Start of Block

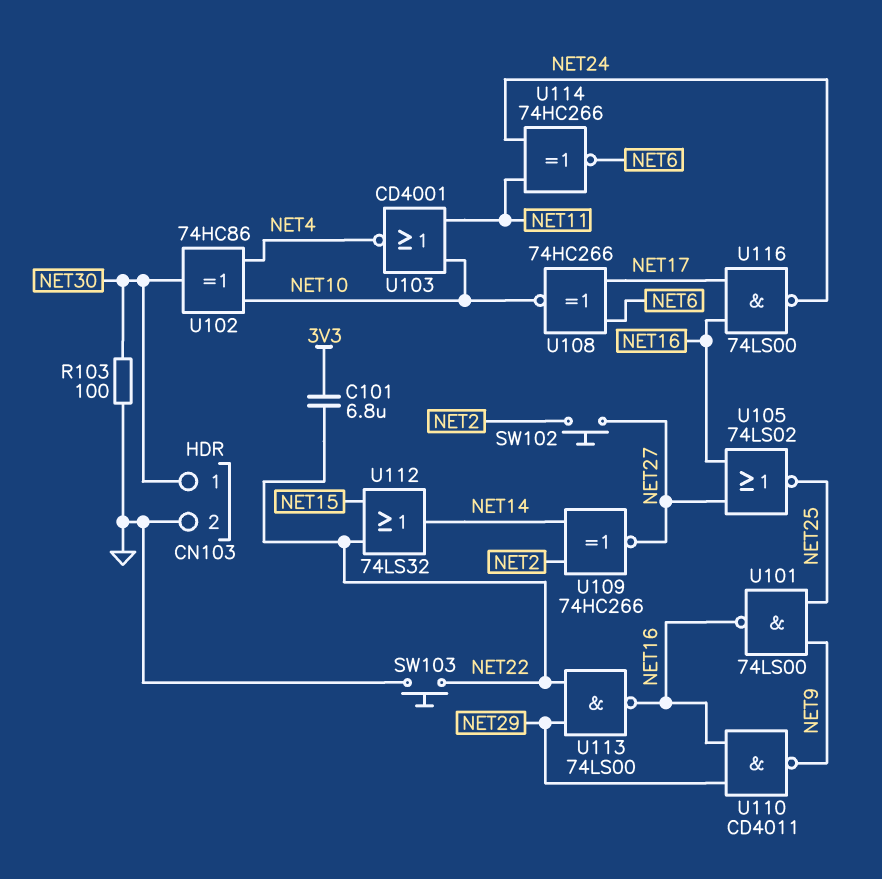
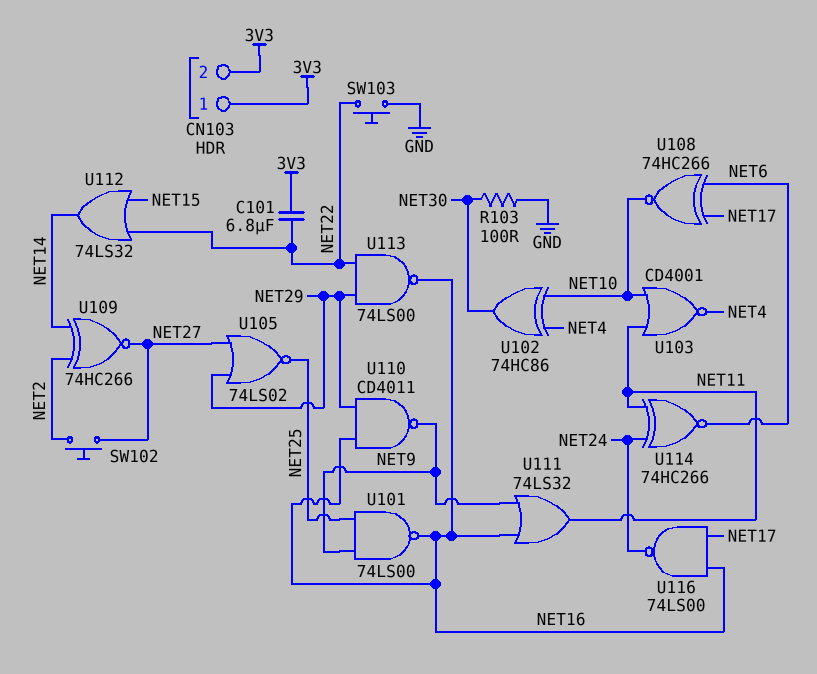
CN103 pin 1: NET30 -> 3V3
CN103 pin 2: GND -> 3V3
U105: NOR 74LS02 (in NET16, in NET27, out NET25) -> NOR 74LS02 (in NET27, in NET29, out NET25)
U111: none -> OR 74LS32 (in NET9, in NET16, out NET11)

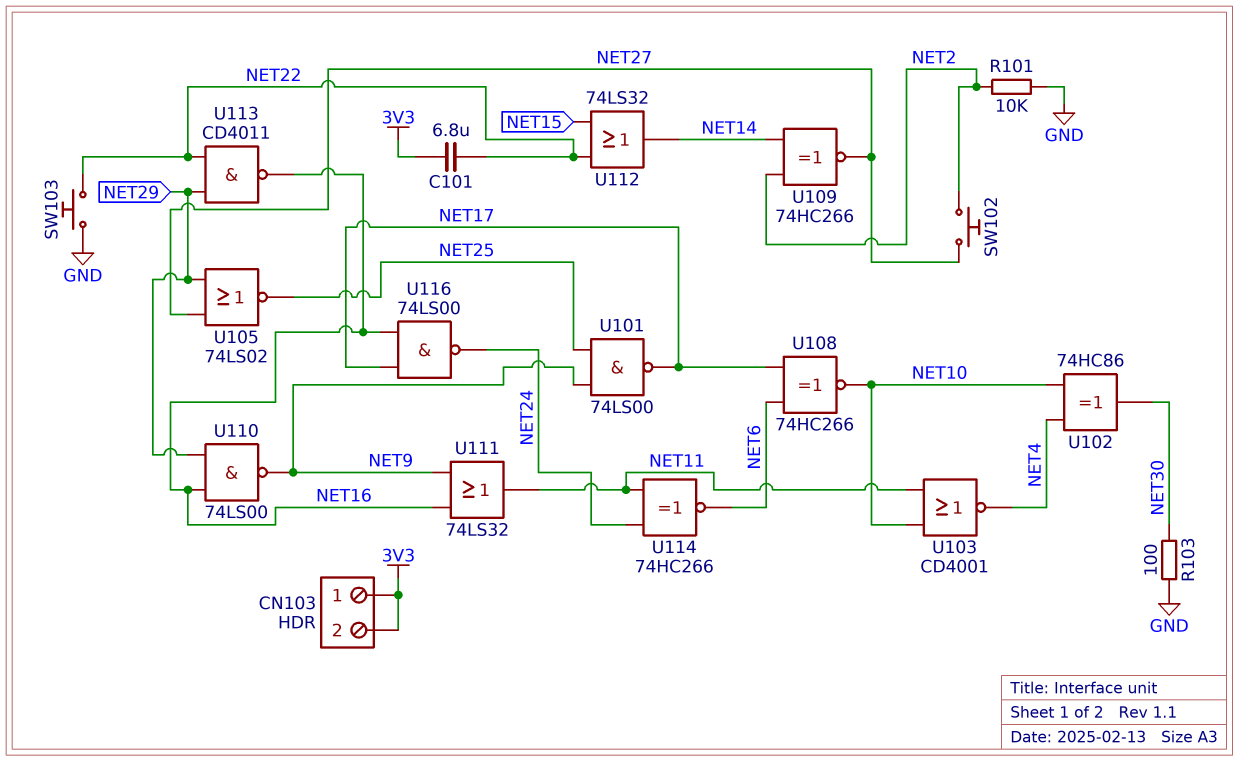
R101: none -> 10k (GND, NET2)
U101: NAND 74LS00 (in NET9, in NET25, out NET16) -> NAND 74LS00 (in NET9, in NET25, out NET17)
U110: NAND CD4011 (in NET16, in NET29, out NET9) -> NAND 74LS00 (in NET16, in NET29, out NET9)
U113: NAND 74LS00 (in NET22, in NET29, out NET16) -> NAND CD4011 (in NET22, in NET29, out NET16)

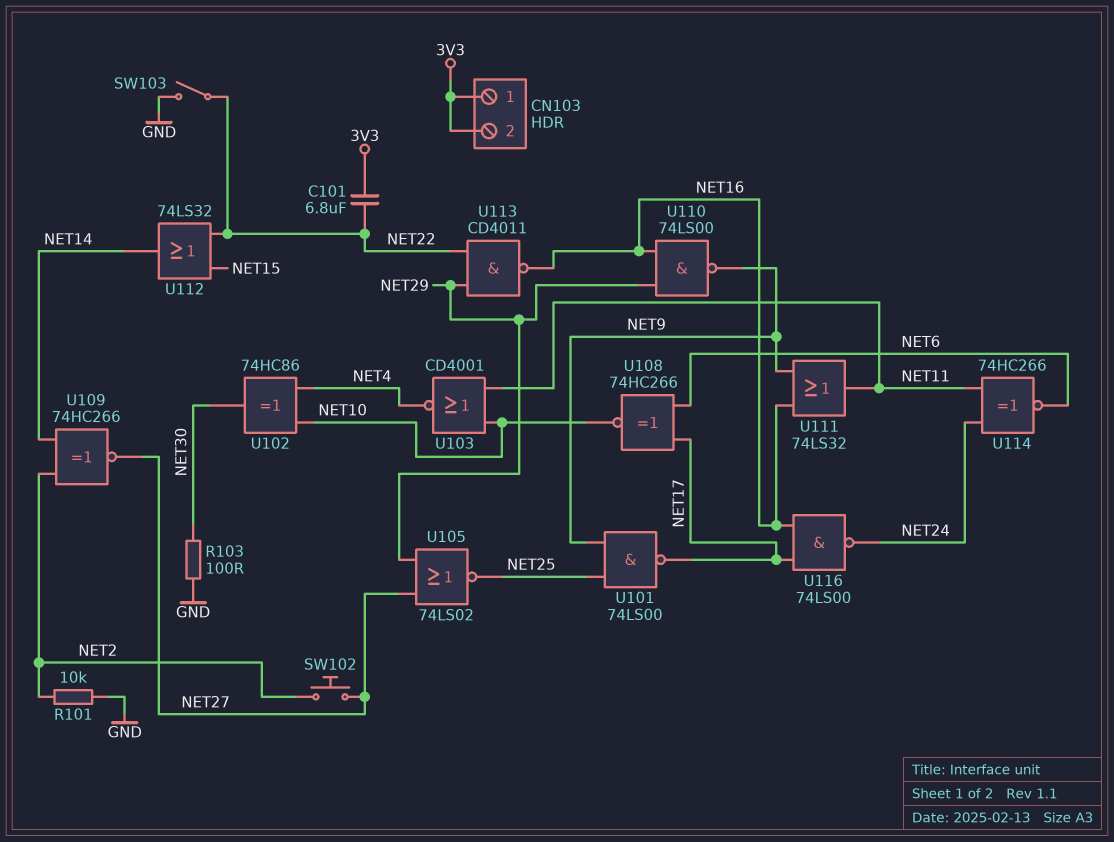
SW103: button (GND, NET22) -> switch (GND, NET22)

End of Block

- **Problem to work on**: Each record must be quoted in full and exactly. Do not include the pictures.

- **Answer to this exercise**:
CN103 pin 1: NET30 -> 3V3
CN103 pin 2: GND -> 3V3
U105: NOR 74LS02 (in NET16, in NET27, out NET25) -> NOR 74LS02 (in NET27, in NET29, out NET25)
U111: none -> OR 74LS32 (in NET9, in NET16, out NET11)

R101: none -> 10k (GND, NET2)
U101: NAND 74LS00 (in NET9, in NET25, out NET16) -> NAND 74LS00 (in NET9, in NET25, out NET17)
U110: NAND CD4011 (in NET16, in NET29, out NET9) -> NAND 74LS00 (in NET16, in NET29, out NET9)
U113: NAND 74LS00 (in NET22, in NET29, out NET16) -> NAND CD4011 (in NET22, in NET29, out NET16)

SW103: button (GND, NET22) -> switch (GND, NET22)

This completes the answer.